» WORK TO COMPLETE
Please repeat, from the entries that follow, the lines from the one containing "- replace: top" through the one containing "- move: torus (rose-pink) [456" exactly, adding nothing.

» SUPPLIED MATERIAL

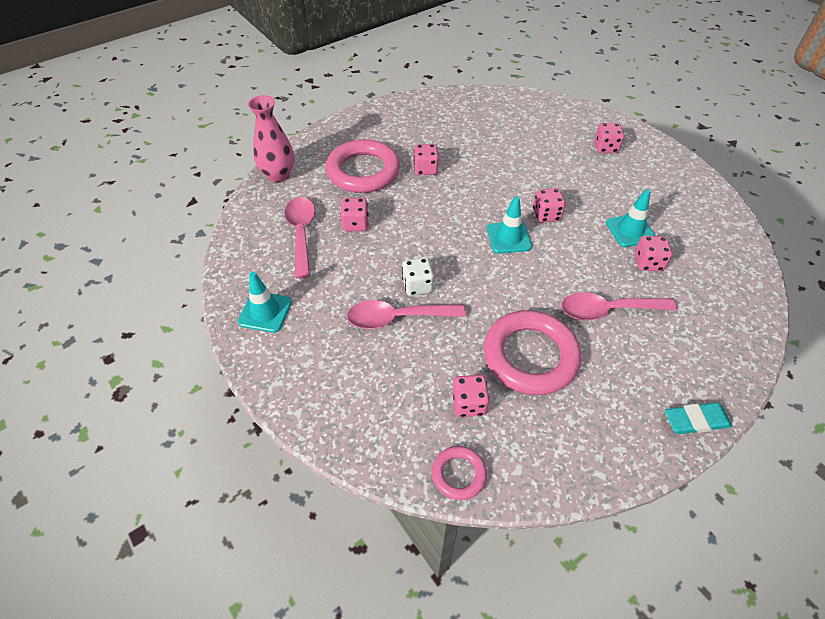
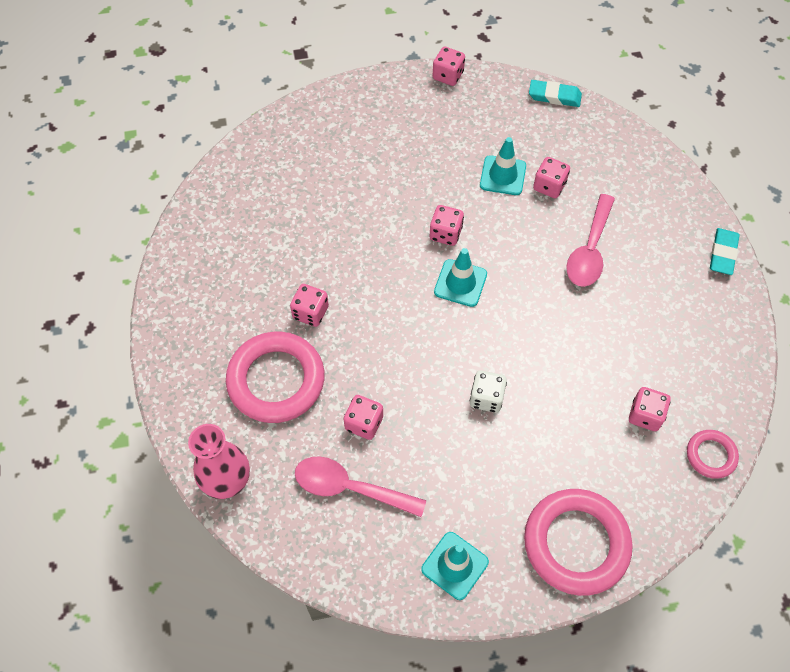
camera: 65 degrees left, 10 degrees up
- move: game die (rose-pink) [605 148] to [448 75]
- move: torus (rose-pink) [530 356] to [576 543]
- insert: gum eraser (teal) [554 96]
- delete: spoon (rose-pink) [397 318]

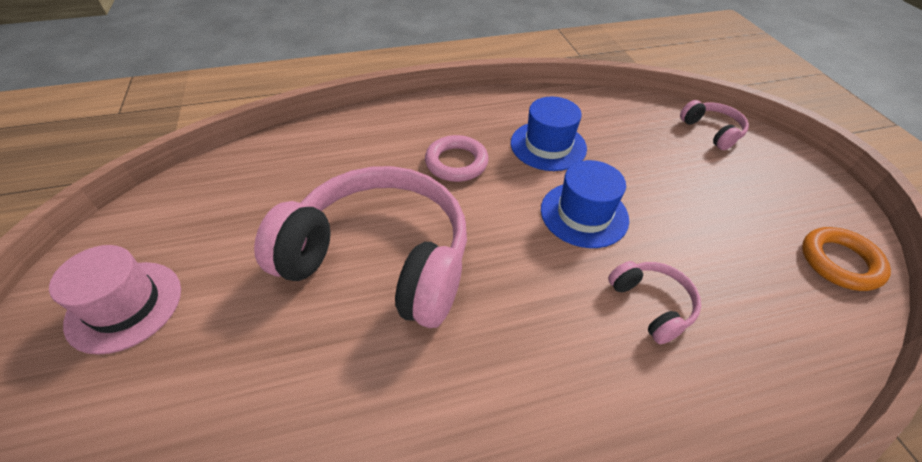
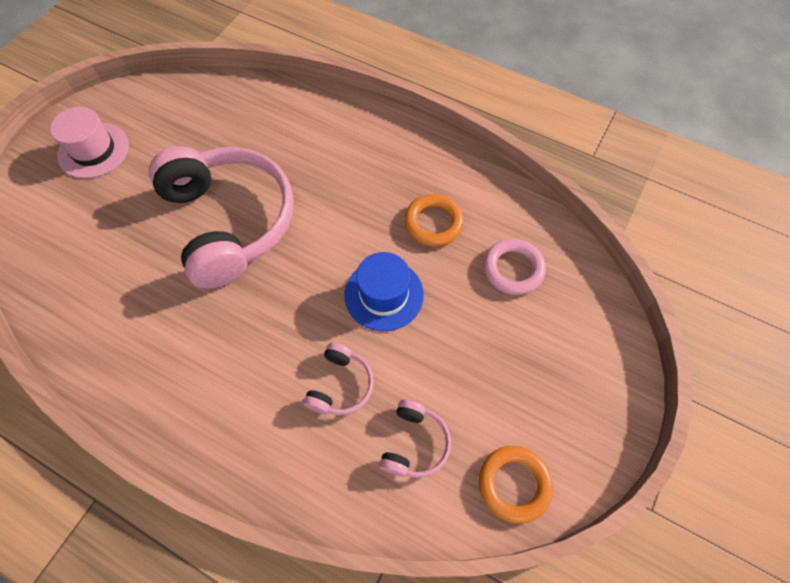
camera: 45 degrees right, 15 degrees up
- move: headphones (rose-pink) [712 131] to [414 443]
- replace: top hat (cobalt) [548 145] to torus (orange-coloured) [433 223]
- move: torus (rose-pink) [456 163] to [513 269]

==

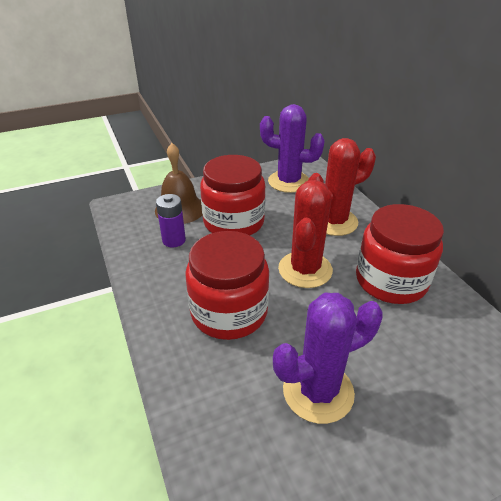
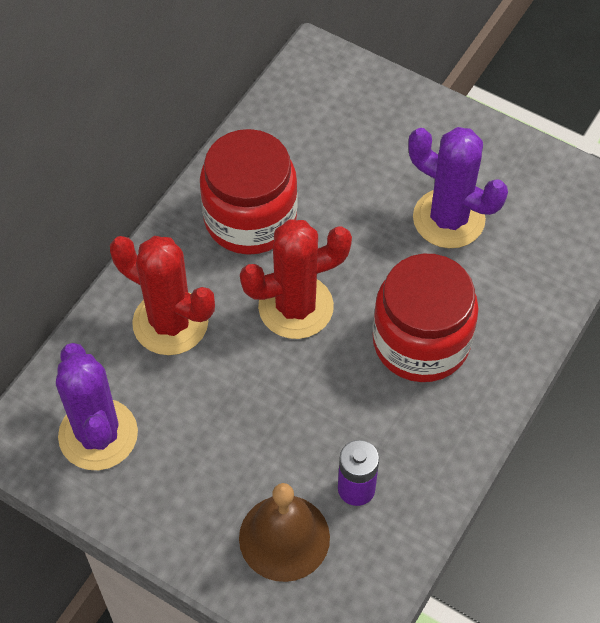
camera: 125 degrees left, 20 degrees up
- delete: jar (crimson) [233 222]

» EXERCISE OUTPUT
- replace: top hat (cobalt) [548 145] to torus (orange-coloured) [433 223]
- move: torus (rose-pink) [456 163] to [513 269]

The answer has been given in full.